WORK TO BE COMPLETED ▸ Your copy of the data should leave out the images and match everything else exactly.

DATA IN THIS EXERCISE ▸
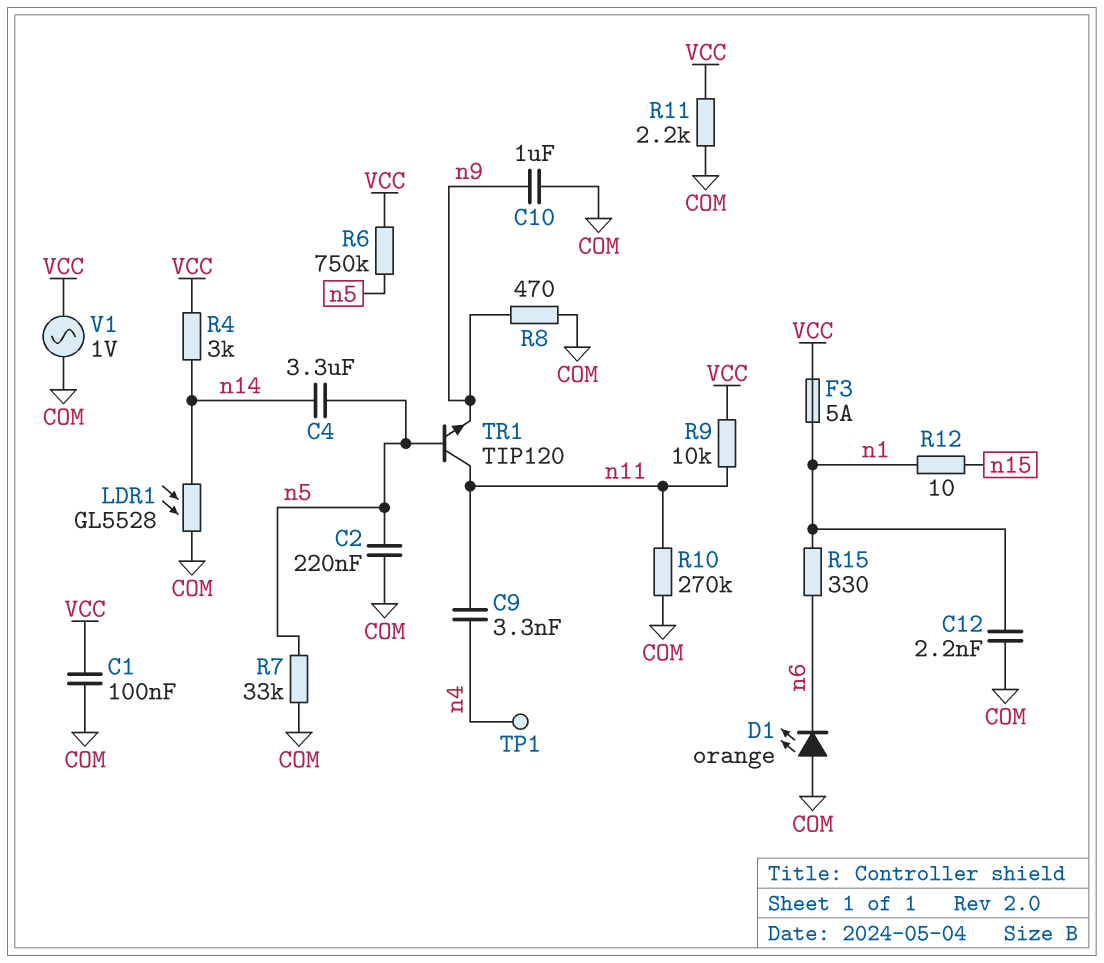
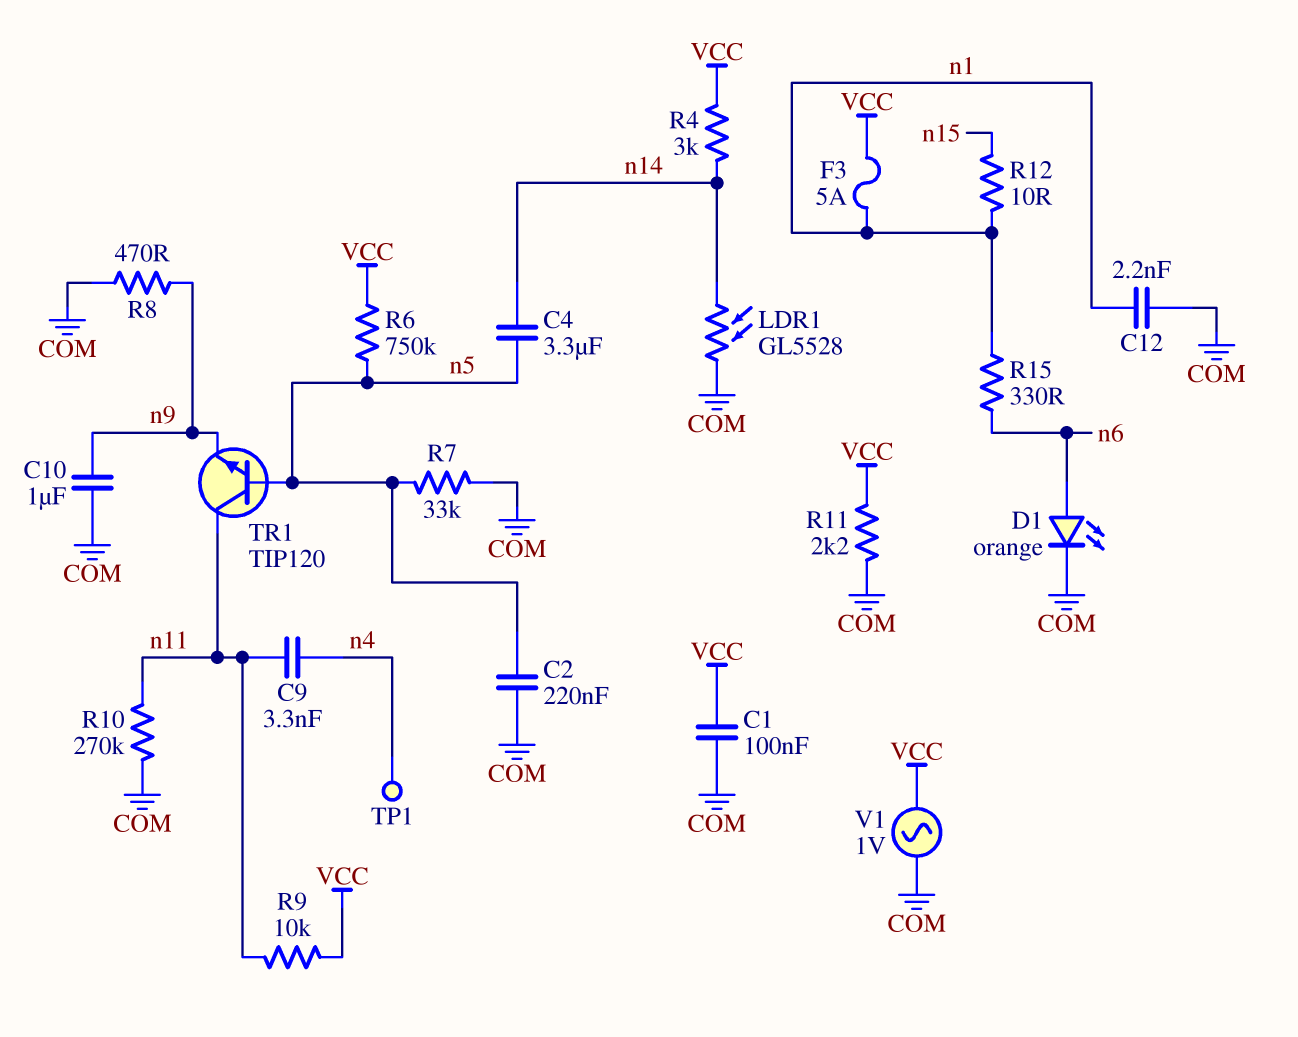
D1: LED orange (A COM, K n6) -> LED orange (A n6, K COM)

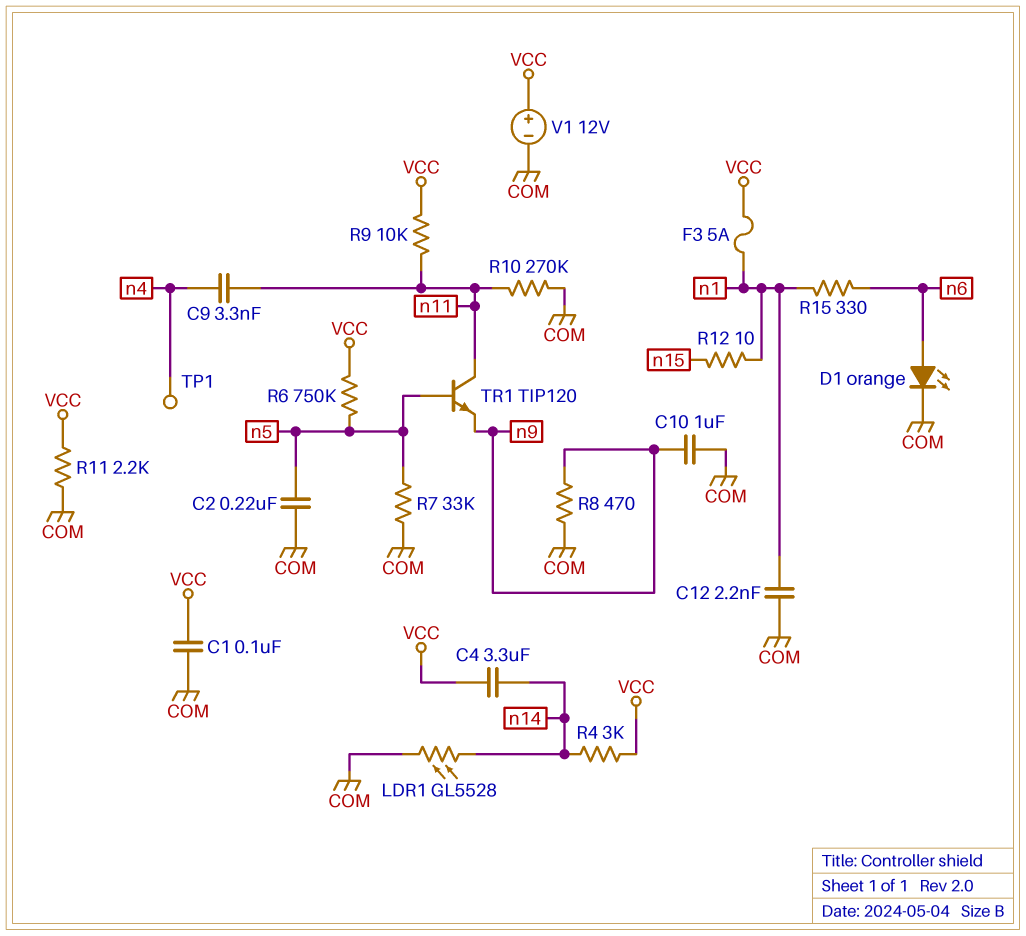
C4: 3.3uF (n5, n14) -> 3.3uF (VCC, n14)
V1: AC 1V (COM, VCC) -> 12V (plus VCC, minus COM)

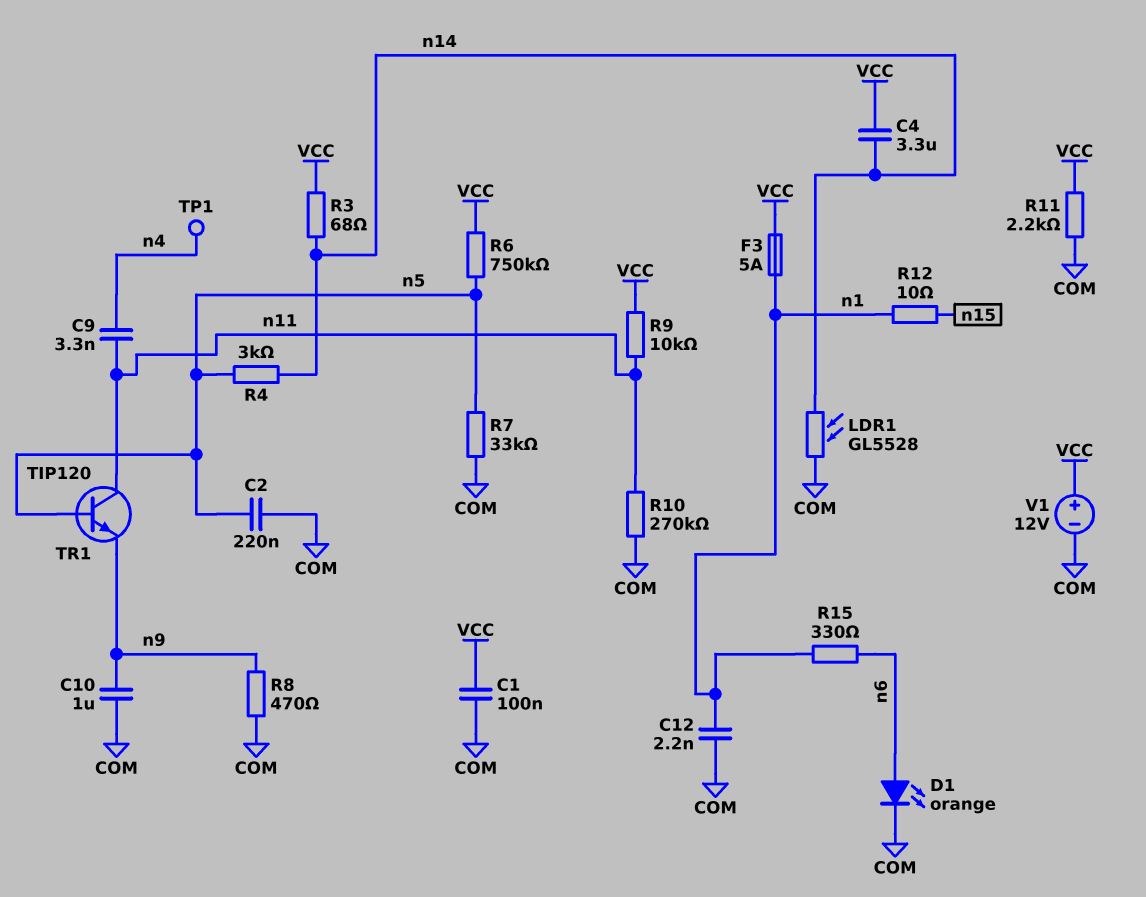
R3: none -> 68 (VCC, n14)
R4: 3k (VCC, n14) -> 3k (n5, n14)

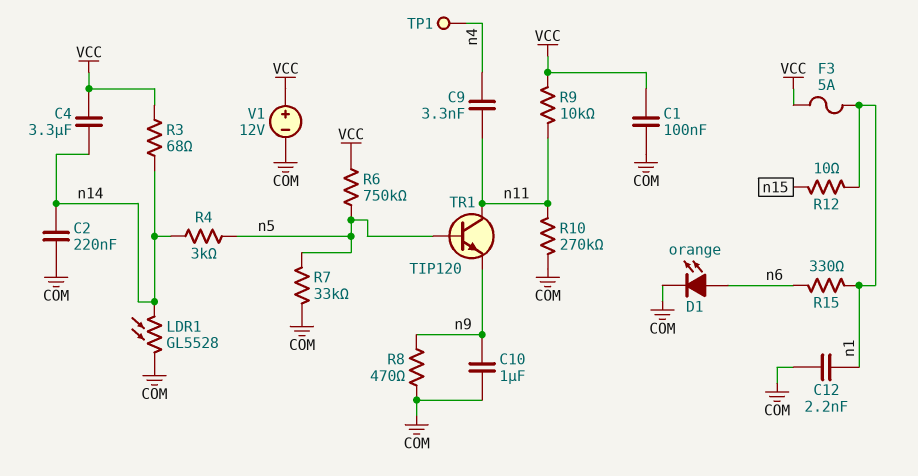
C2: 220nF (COM, n5) -> 220nF (COM, n14)
R11: 2.2k (COM, VCC) -> none

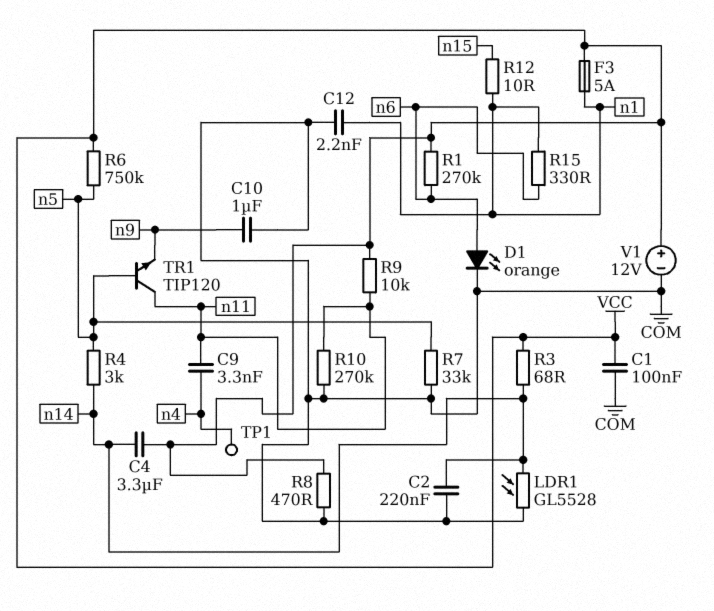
R1: none -> 270k (VCC, n6)
R8: 470 (COM, n9) -> 470 (COM, VCC)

RESPONSE AREA ▸
D1: LED orange (A COM, K n6) -> LED orange (A n6, K COM)

C4: 3.3uF (n5, n14) -> 3.3uF (VCC, n14)
V1: AC 1V (COM, VCC) -> 12V (plus VCC, minus COM)

R3: none -> 68 (VCC, n14)
R4: 3k (VCC, n14) -> 3k (n5, n14)

C2: 220nF (COM, n5) -> 220nF (COM, n14)
R11: 2.2k (COM, VCC) -> none

R1: none -> 270k (VCC, n6)
R8: 470 (COM, n9) -> 470 (COM, VCC)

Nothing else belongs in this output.